*THE PROBLEM*
Could you transcribe every record below exactly, leaving out any pictures?

*RECORDS PROVIDED*
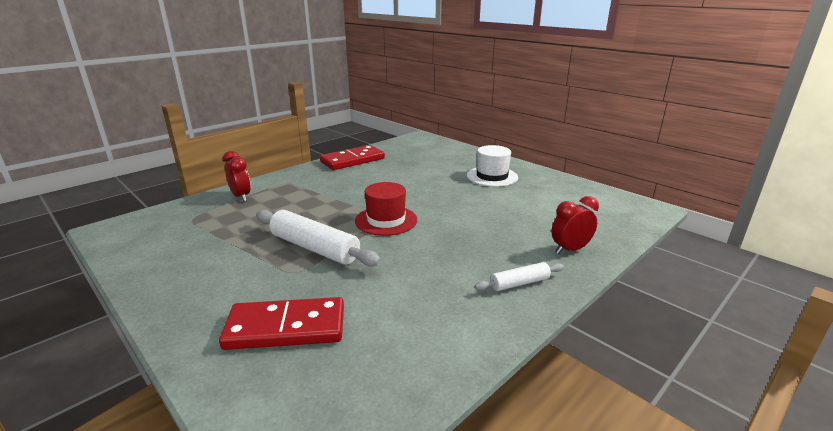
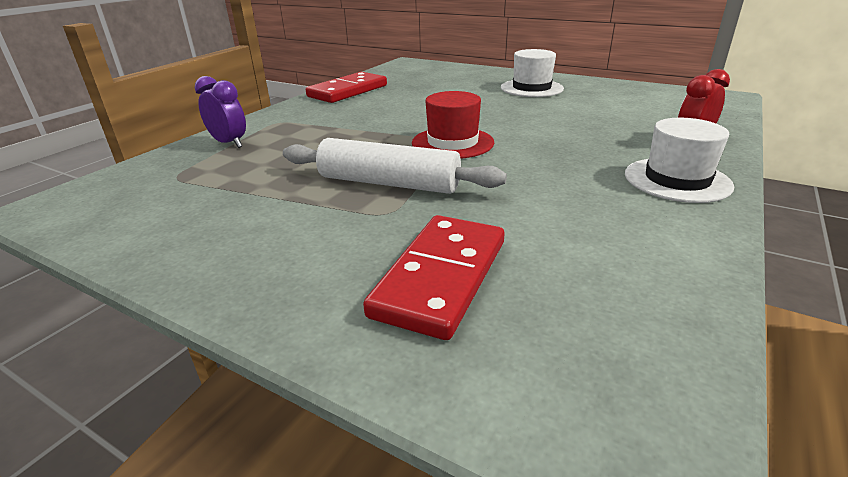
camera: 15 degrees left, 5 degrees up
(241, 196) = (229, 143): red clock -> purple clock
(286, 327) = (440, 277): red domino -> red domino turned 45 degrees counterclockwise
(519, 283) = (677, 180): white rolling pin -> white hat

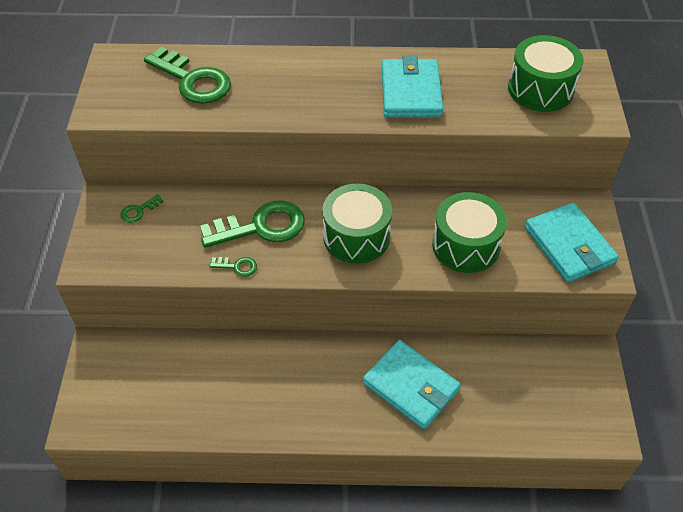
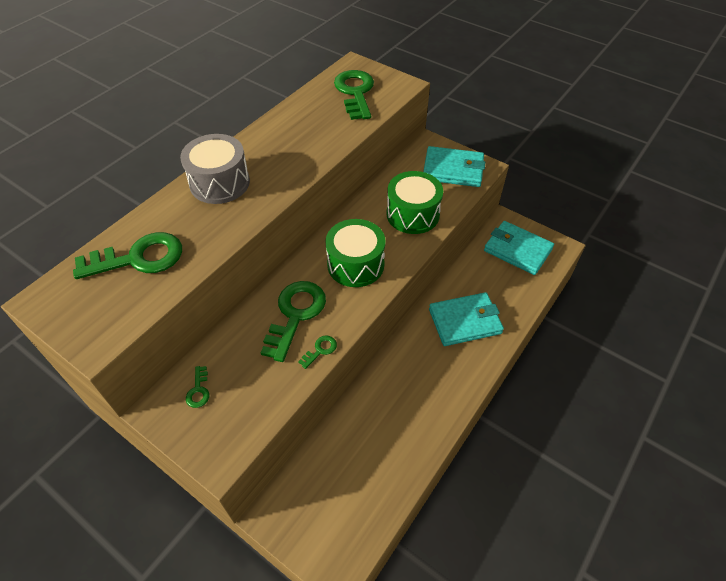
camera: 55 degrees left, 0 degrees up
(317, 73) = (220, 183): none -> grey drum
(410, 92) = (294, 147): turquoise wallet -> turquoise wallet (517, 250)
(540, 89) = (355, 92): green drum -> green key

*SOLUTION FOR THIS EXERCISE*
camera: 15 degrees left, 5 degrees up
(241, 196) = (229, 143): red clock -> purple clock
(286, 327) = (440, 277): red domino -> red domino turned 45 degrees counterclockwise
(519, 283) = (677, 180): white rolling pin -> white hat

camera: 55 degrees left, 0 degrees up
(317, 73) = (220, 183): none -> grey drum
(410, 92) = (294, 147): turquoise wallet -> turquoise wallet (517, 250)
(540, 89) = (355, 92): green drum -> green key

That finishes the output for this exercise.